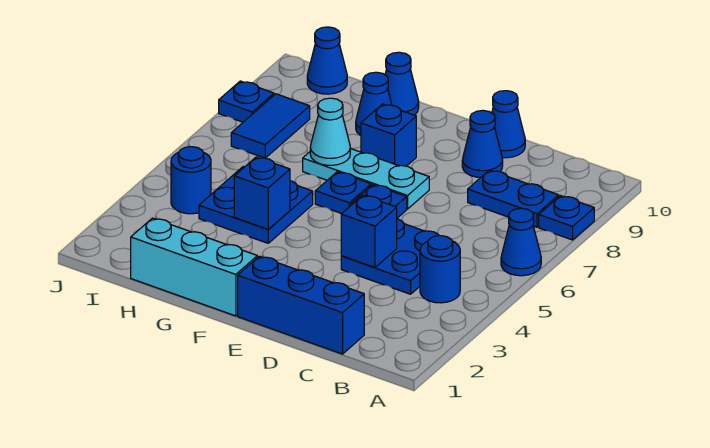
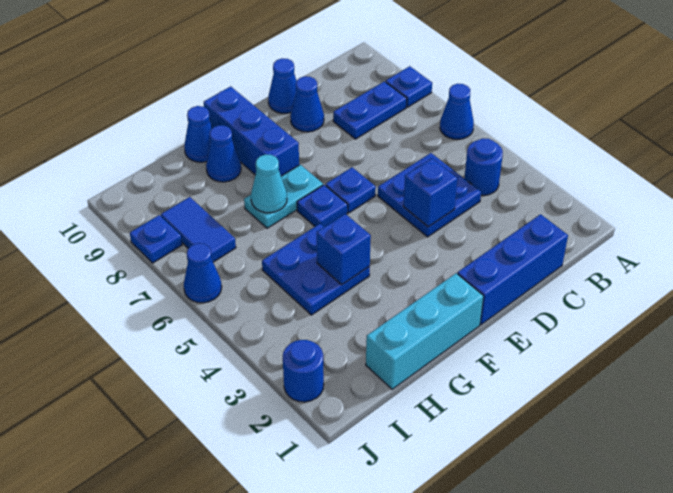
cyan plate E7:G7 level 1 -> cyan plate F7:G7 level 1
blue brick F8 level 1 -> blue brick F8:F10 level 1
blue round brick I4 level 1 -> blue round brick J2 level 1
blue cone I10 level 1 -> blue cone J6 level 1

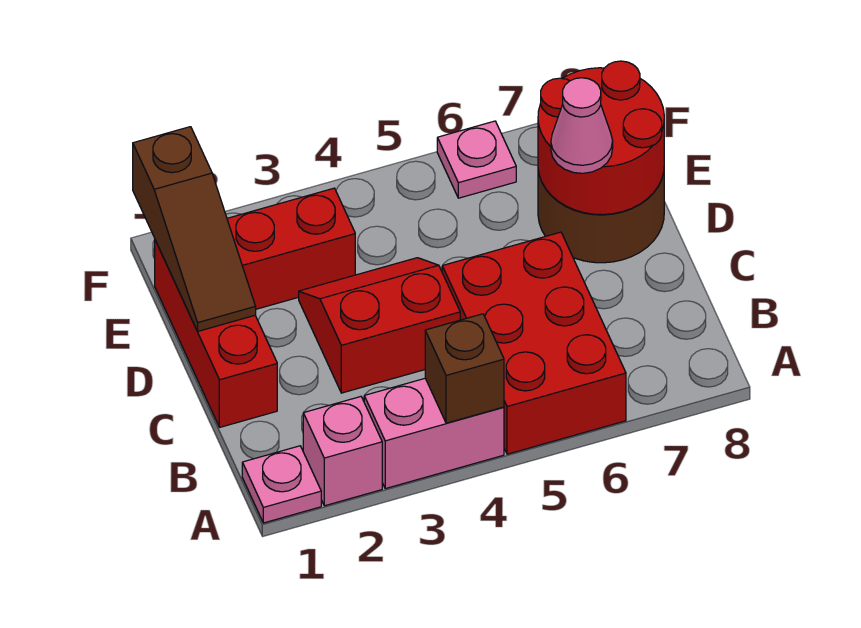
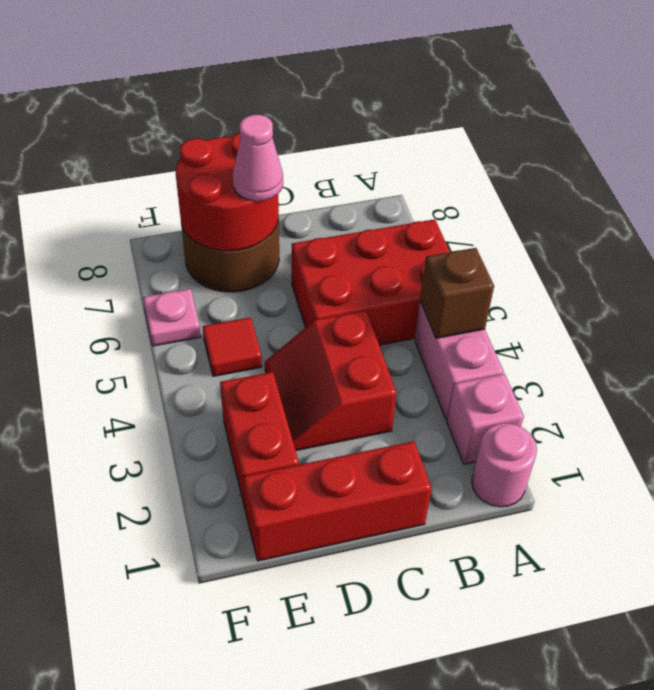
pink plate A1 level 1 -> pink round brick A1 level 1
brown slope D1:F1 level 2 top F -> none
none -> red tile E5 level 1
--------------------------------
**The problem**. A faithful copy of each entry is required, and no picture may be carried into it.

**Your response**.
cyan plate E7:G7 level 1 -> cyan plate F7:G7 level 1
blue brick F8 level 1 -> blue brick F8:F10 level 1
blue round brick I4 level 1 -> blue round brick J2 level 1
blue cone I10 level 1 -> blue cone J6 level 1

pink plate A1 level 1 -> pink round brick A1 level 1
brown slope D1:F1 level 2 top F -> none
none -> red tile E5 level 1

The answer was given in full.